Items from a data source
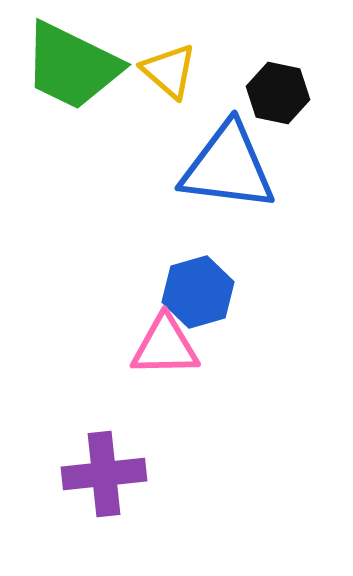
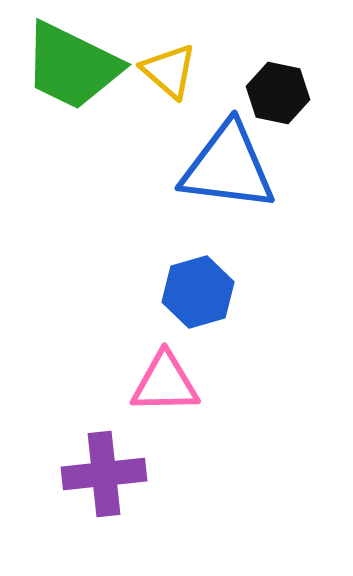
pink triangle: moved 37 px down
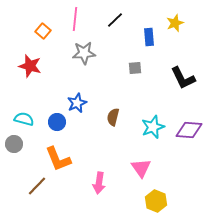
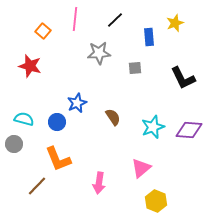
gray star: moved 15 px right
brown semicircle: rotated 132 degrees clockwise
pink triangle: rotated 25 degrees clockwise
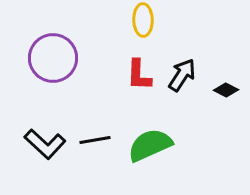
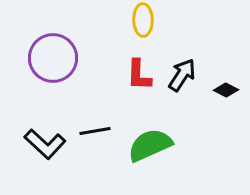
black line: moved 9 px up
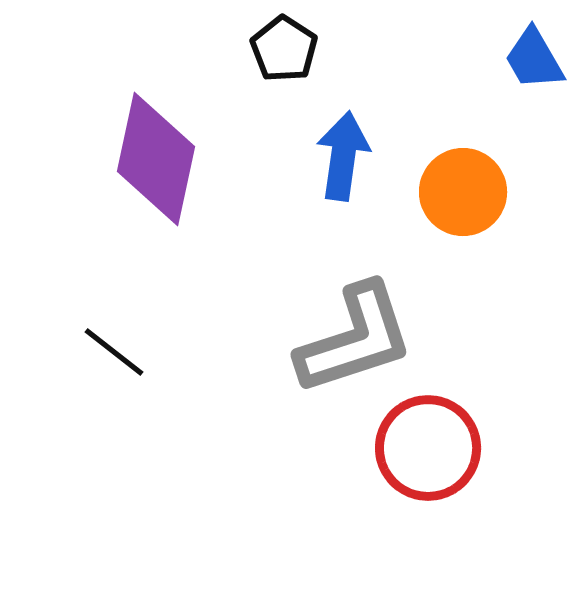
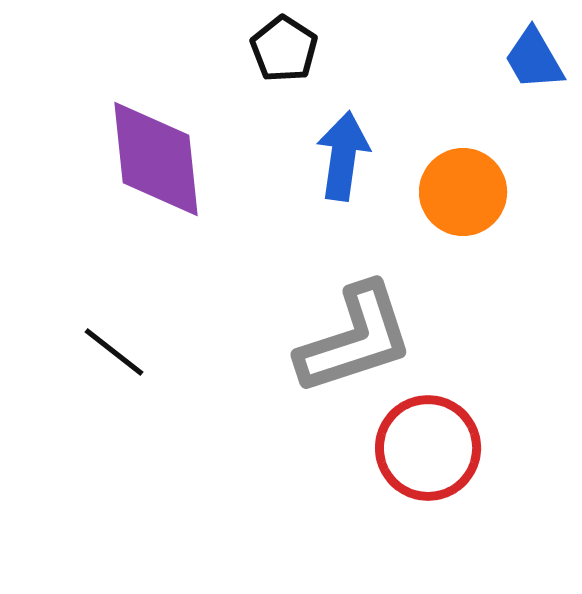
purple diamond: rotated 18 degrees counterclockwise
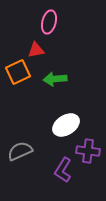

→ Exercise
Every line from the one bearing "brown semicircle: rotated" through the end of the data above must be output exactly, and no picture may appear.

→ Solution below
brown semicircle: rotated 132 degrees clockwise
pink triangle: rotated 25 degrees clockwise
black line: moved 9 px up
purple diamond: rotated 18 degrees counterclockwise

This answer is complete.